▸ Source material:
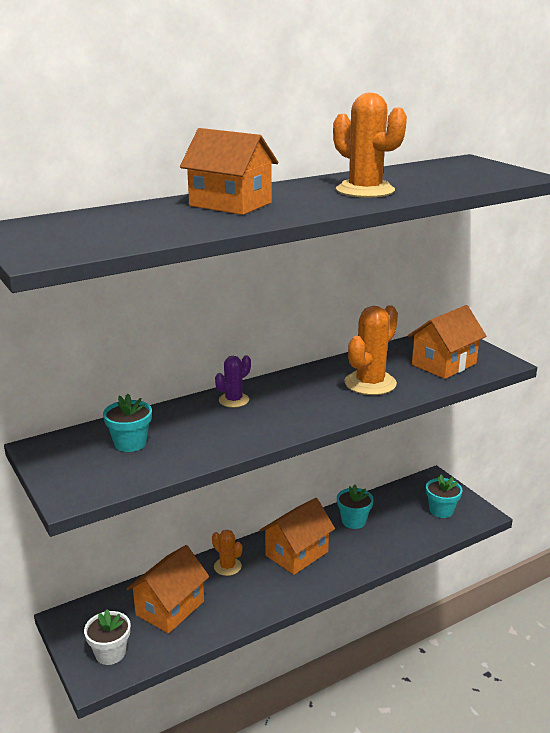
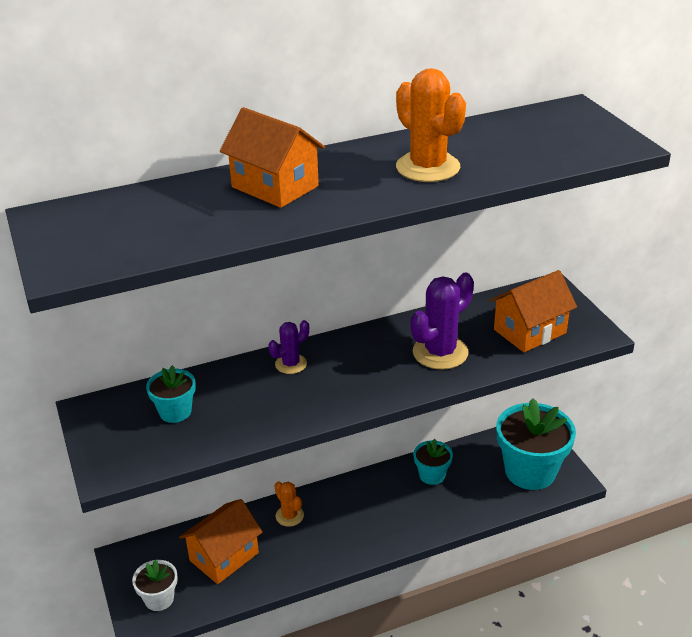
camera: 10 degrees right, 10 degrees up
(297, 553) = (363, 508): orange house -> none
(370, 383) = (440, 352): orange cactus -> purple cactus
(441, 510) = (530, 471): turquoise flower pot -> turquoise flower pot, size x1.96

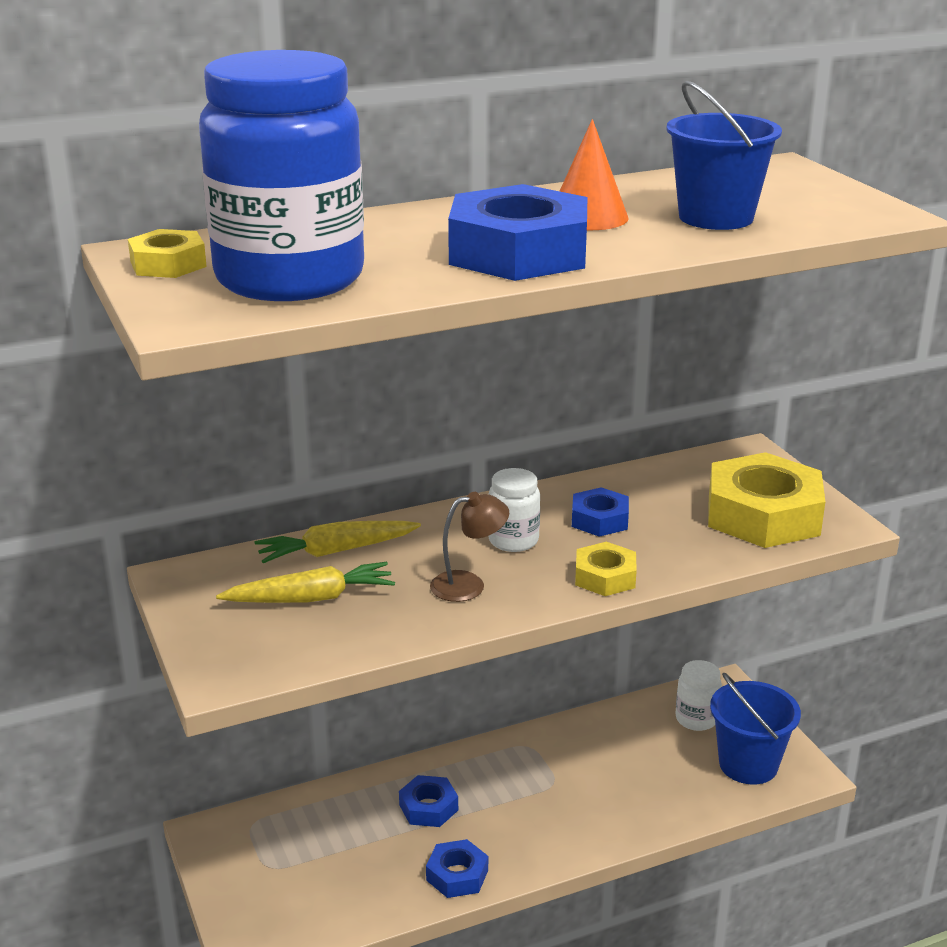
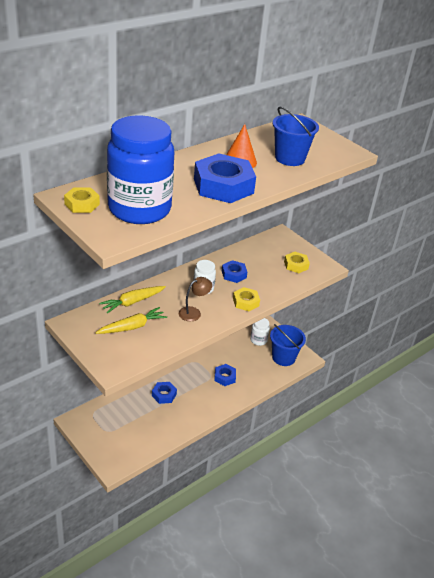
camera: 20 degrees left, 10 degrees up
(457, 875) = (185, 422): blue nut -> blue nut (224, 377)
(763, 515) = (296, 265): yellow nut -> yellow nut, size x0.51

▸ Prompt: Each line of the data should be quoted exactly, with pictures left out.

▸ Solution:
camera: 10 degrees right, 10 degrees up
(297, 553) = (363, 508): orange house -> none
(370, 383) = (440, 352): orange cactus -> purple cactus
(441, 510) = (530, 471): turquoise flower pot -> turquoise flower pot, size x1.96

camera: 20 degrees left, 10 degrees up
(457, 875) = (185, 422): blue nut -> blue nut (224, 377)
(763, 515) = (296, 265): yellow nut -> yellow nut, size x0.51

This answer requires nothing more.